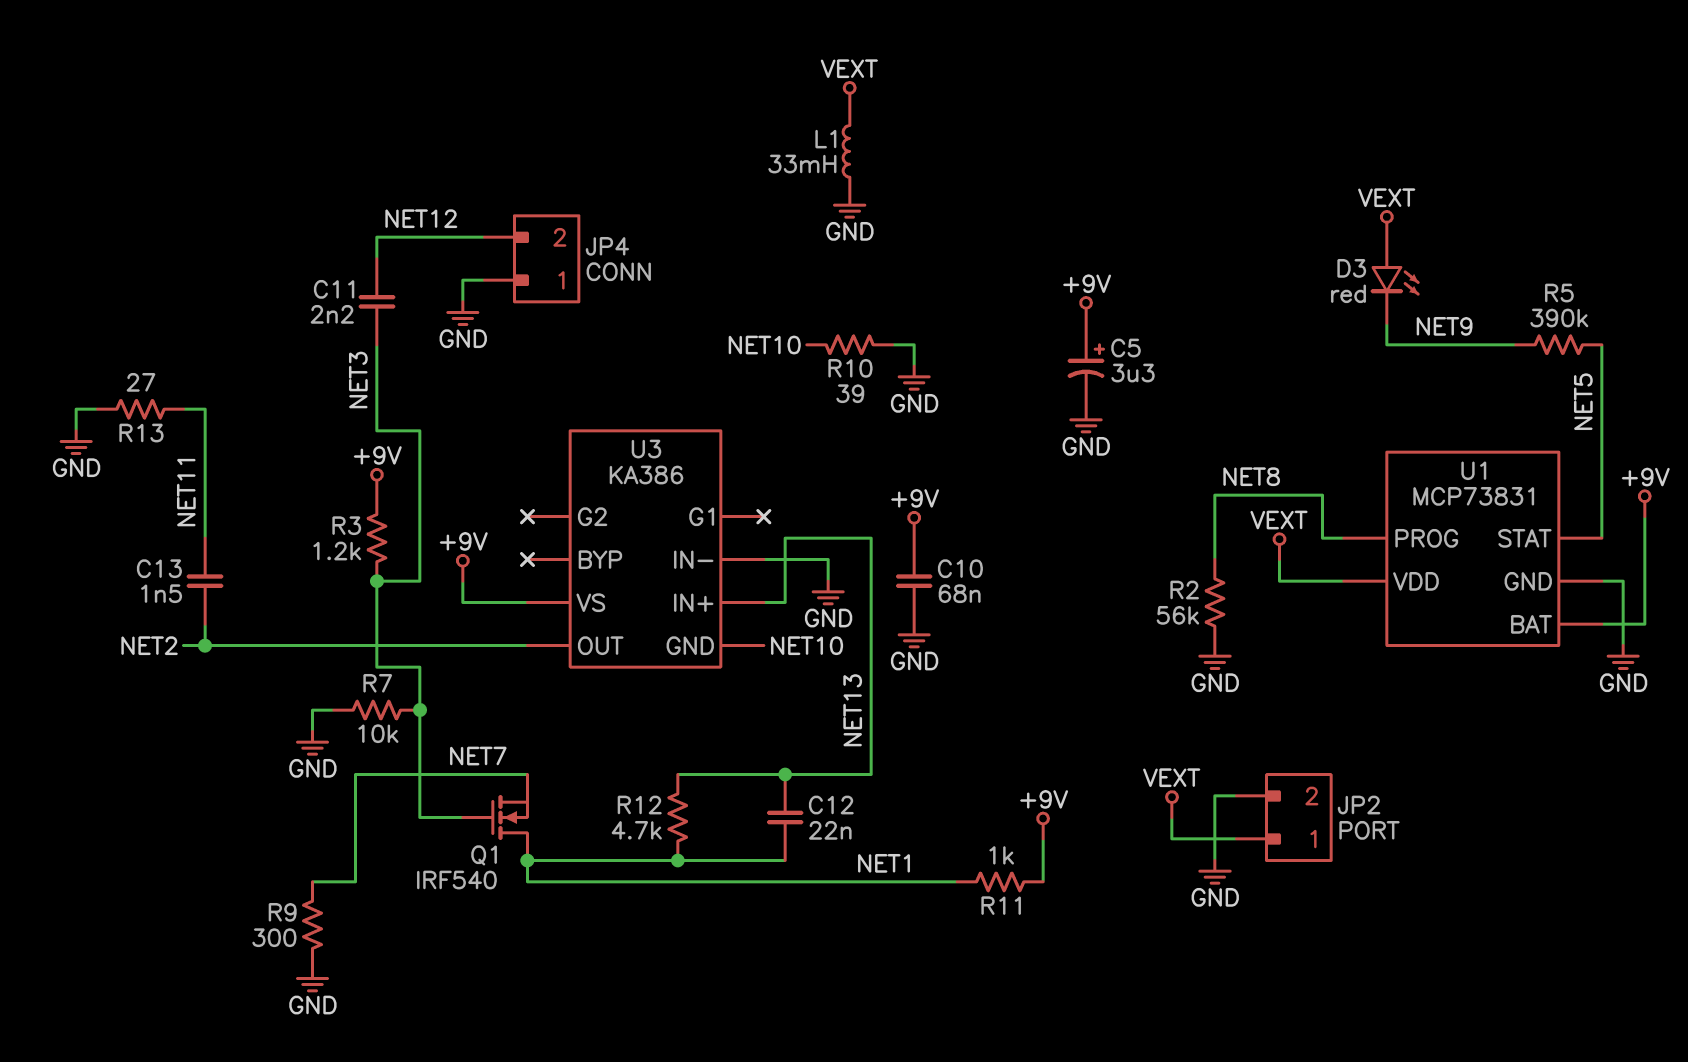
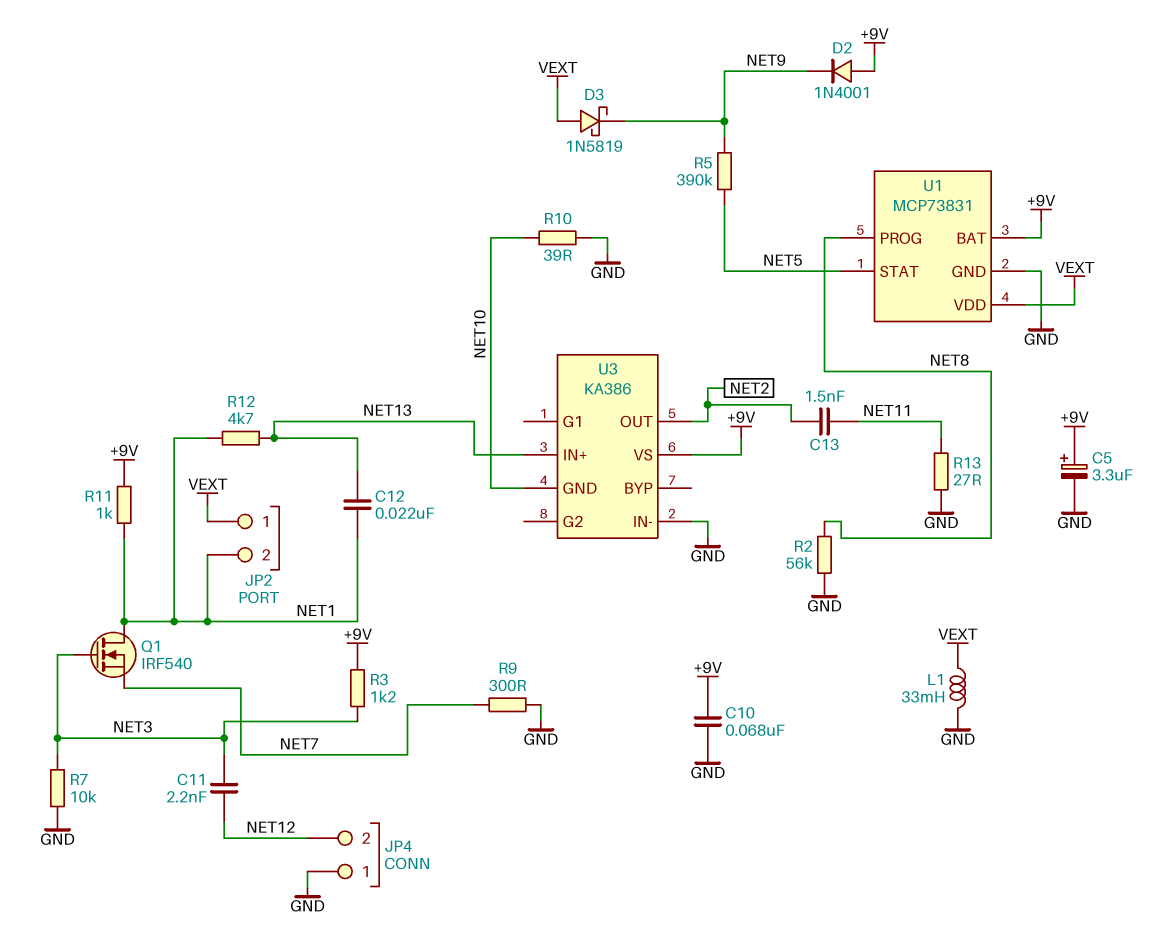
D2: none -> diode 1N4001 (A +9V, K NET9)
D3: LED red (A VEXT, K NET9) -> schottky 1N5819 (A VEXT, K NET9)
JP2 pin 2: GND -> NET1

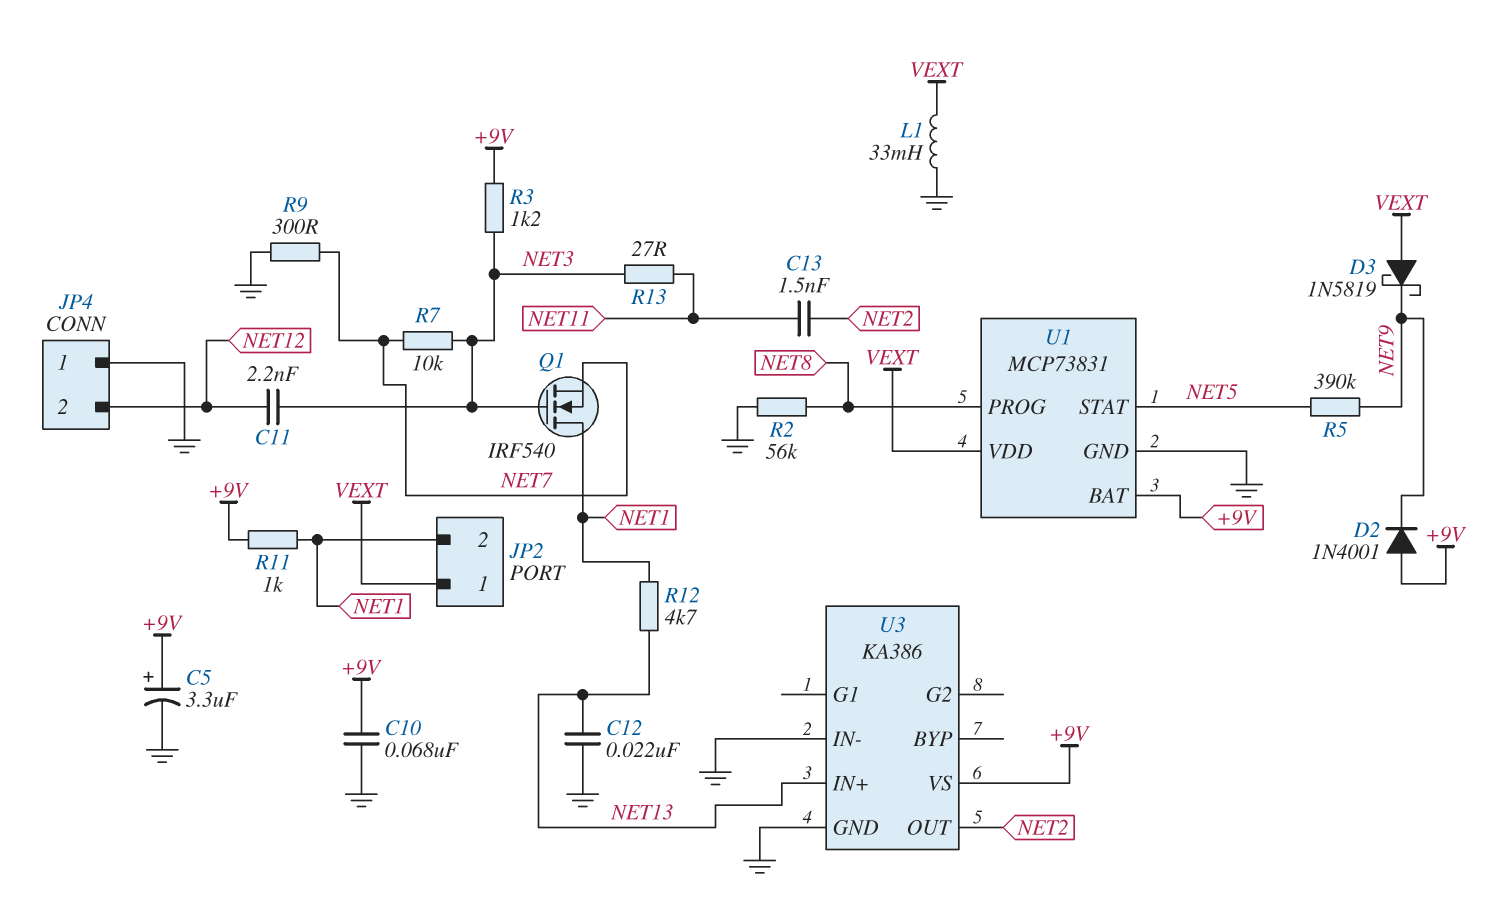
C12: 22nF (NET1, NET13) -> 22nF (GND, NET13)
R7: 10k (GND, NET3) -> 10k (NET3, NET7)
R10: 39 (GND, NET10) -> none
R13: 27 (GND, NET11) -> 27 (NET3, NET11)
U3 pin GND: NET10 -> GND

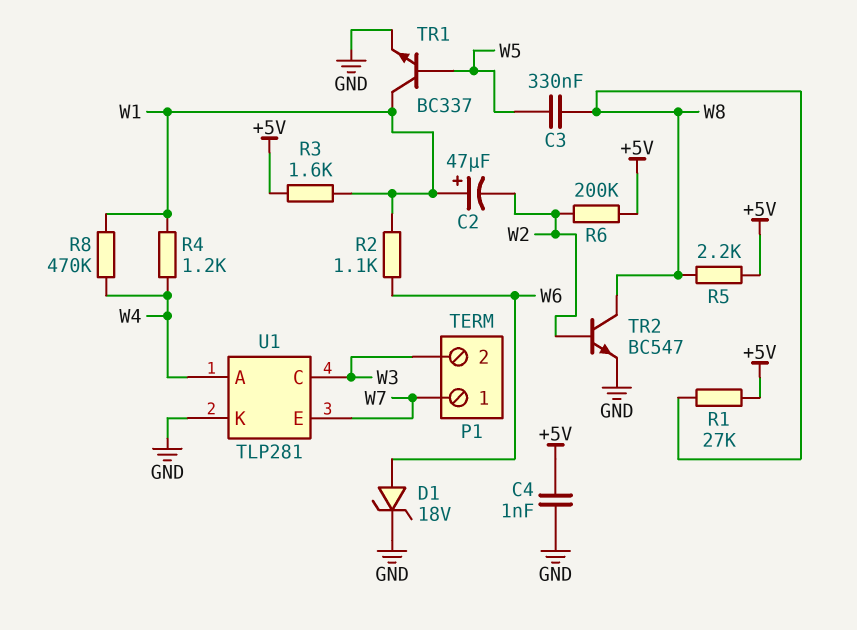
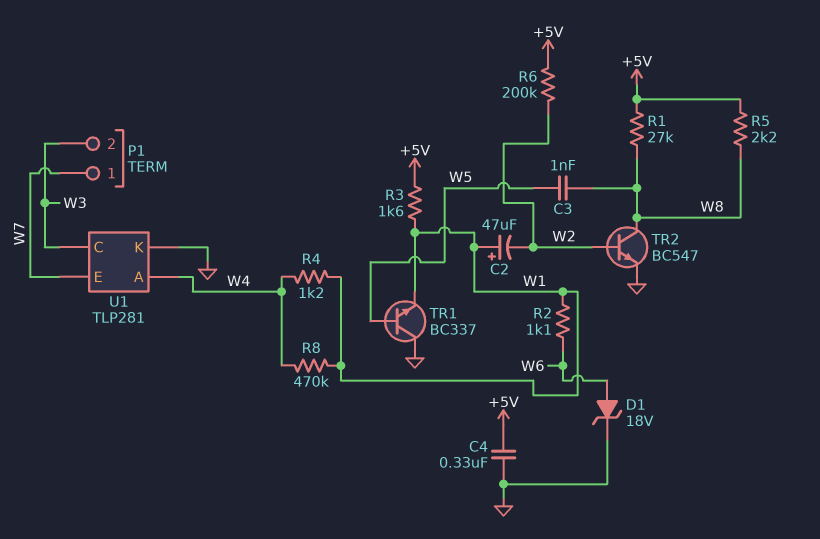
C3: 330nF (W5, W8) -> 1nF (W5, W8)
C4: 1nF (+5V, GND) -> 330nF (+5V, GND)
TR1: NPN BC337 (B W5, C W1, E GND) -> NPN BC337 (B W5, C GND, E W1)

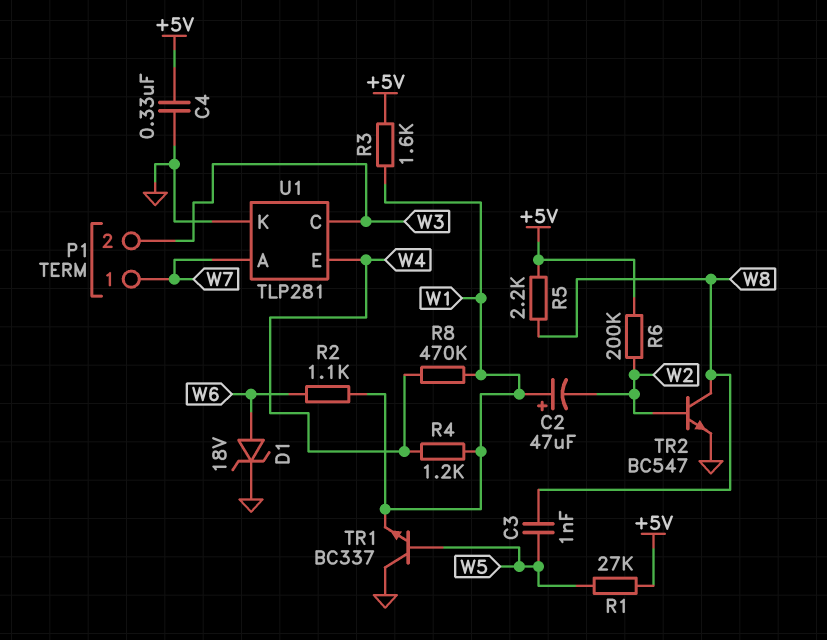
R1: 27k (+5V, W8) -> 27k (+5V, W5)
U1 pin A: W4 -> W7
U1 pin E: W7 -> W4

================================

Reproduce the material word for word, minus the images.

D2: none -> diode 1N4001 (A +9V, K NET9)
D3: LED red (A VEXT, K NET9) -> schottky 1N5819 (A VEXT, K NET9)
JP2 pin 2: GND -> NET1

C12: 22nF (NET1, NET13) -> 22nF (GND, NET13)
R7: 10k (GND, NET3) -> 10k (NET3, NET7)
R10: 39 (GND, NET10) -> none
R13: 27 (GND, NET11) -> 27 (NET3, NET11)
U3 pin GND: NET10 -> GND

C3: 330nF (W5, W8) -> 1nF (W5, W8)
C4: 1nF (+5V, GND) -> 330nF (+5V, GND)
TR1: NPN BC337 (B W5, C W1, E GND) -> NPN BC337 (B W5, C GND, E W1)

R1: 27k (+5V, W8) -> 27k (+5V, W5)
U1 pin A: W4 -> W7
U1 pin E: W7 -> W4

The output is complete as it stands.